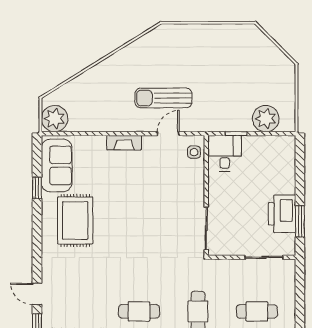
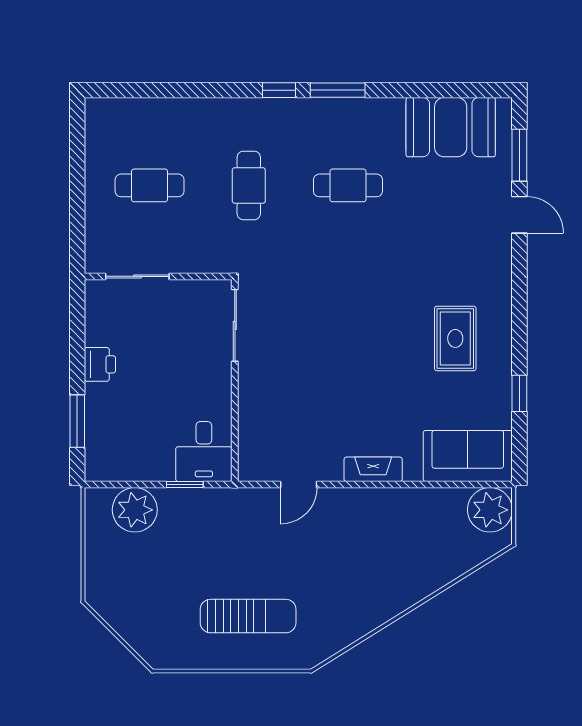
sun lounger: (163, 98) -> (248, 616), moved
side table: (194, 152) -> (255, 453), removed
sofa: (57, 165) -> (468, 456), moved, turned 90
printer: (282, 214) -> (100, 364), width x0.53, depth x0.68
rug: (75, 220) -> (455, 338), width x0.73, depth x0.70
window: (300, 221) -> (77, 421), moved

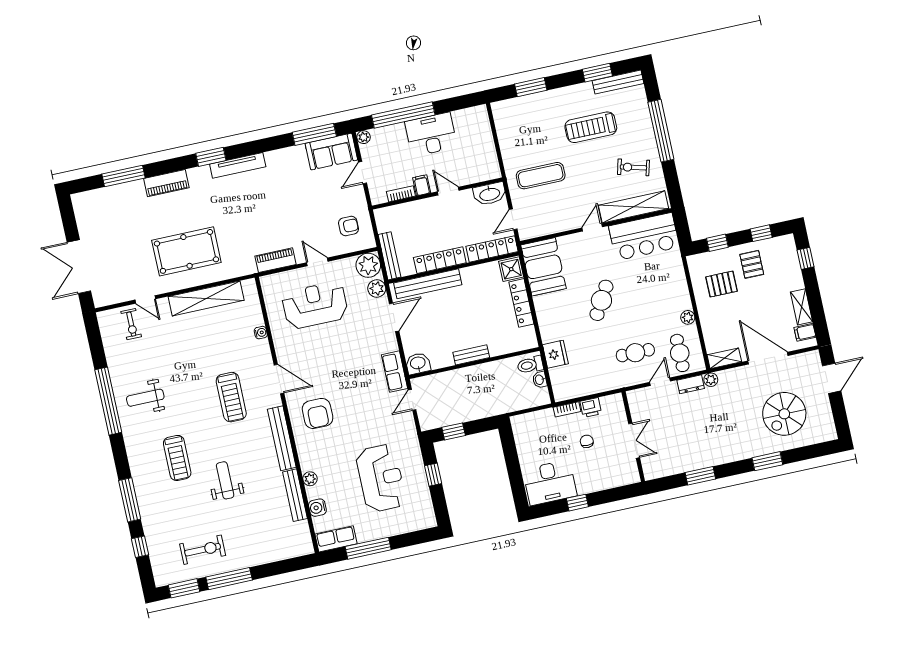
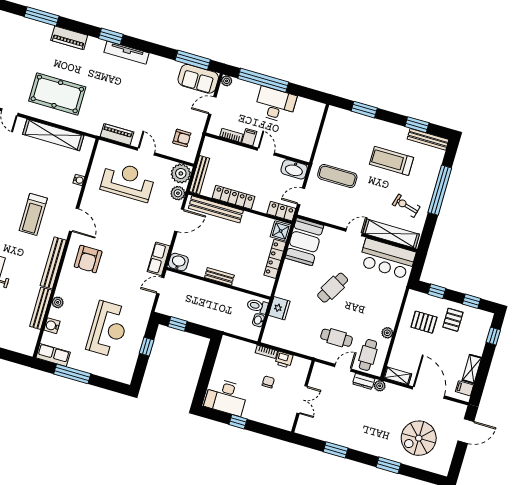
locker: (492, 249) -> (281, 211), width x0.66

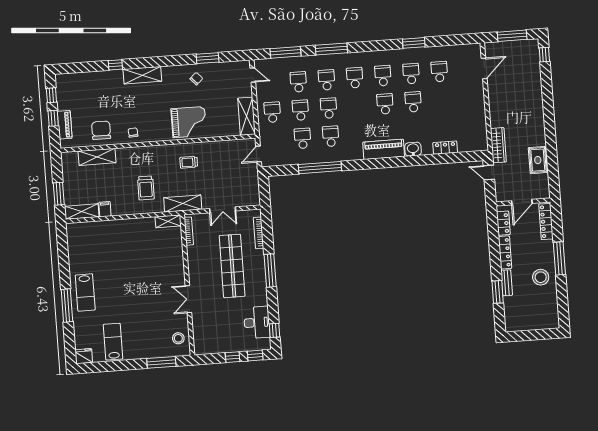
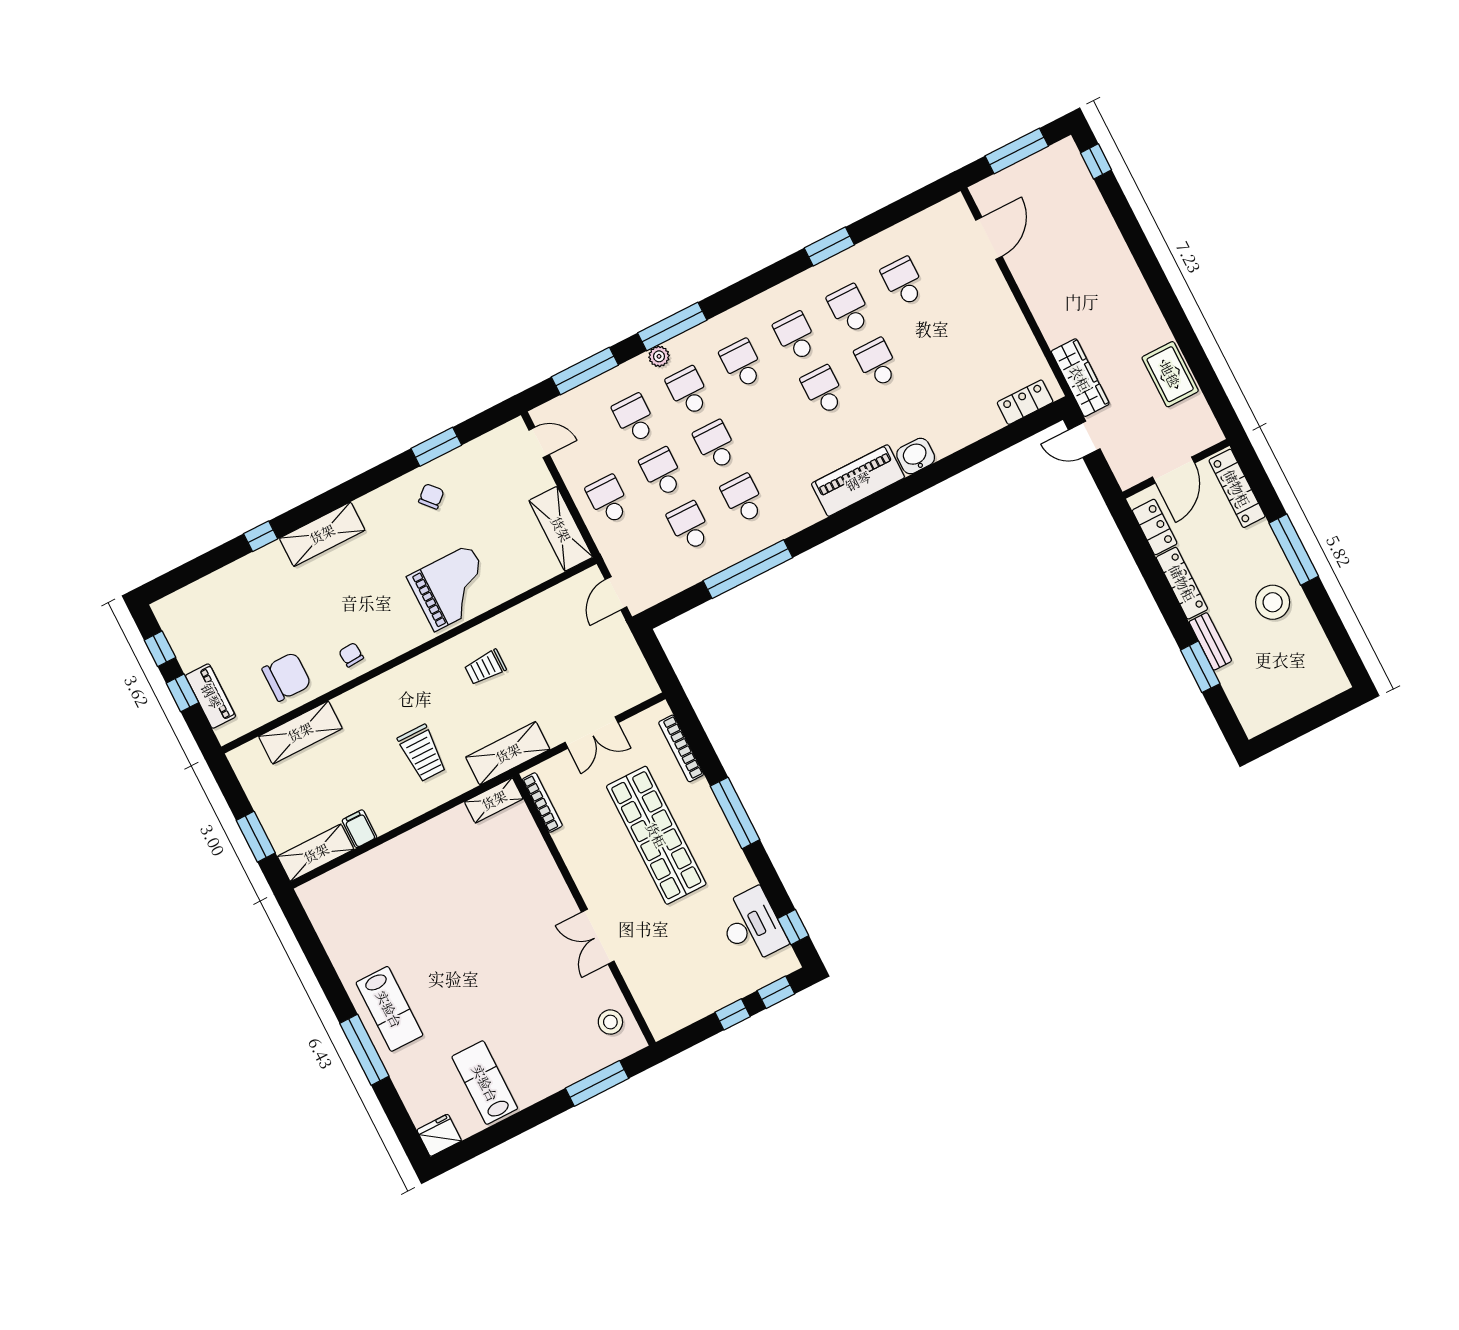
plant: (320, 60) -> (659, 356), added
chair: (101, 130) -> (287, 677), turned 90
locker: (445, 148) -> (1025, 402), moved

§ **Assigned task**:
Write out verbatim the lines from the one containing "sofa: (57, 165)" through the last line of the listing above, and no other lines; omit pictures.

§ **Your solution**:
sofa: (57, 165) -> (468, 456), moved, turned 90
printer: (282, 214) -> (100, 364), width x0.53, depth x0.68
rug: (75, 220) -> (455, 338), width x0.73, depth x0.70
window: (300, 221) -> (77, 421), moved

locker: (492, 249) -> (281, 211), width x0.66

plant: (320, 60) -> (659, 356), added
chair: (101, 130) -> (287, 677), turned 90
locker: (445, 148) -> (1025, 402), moved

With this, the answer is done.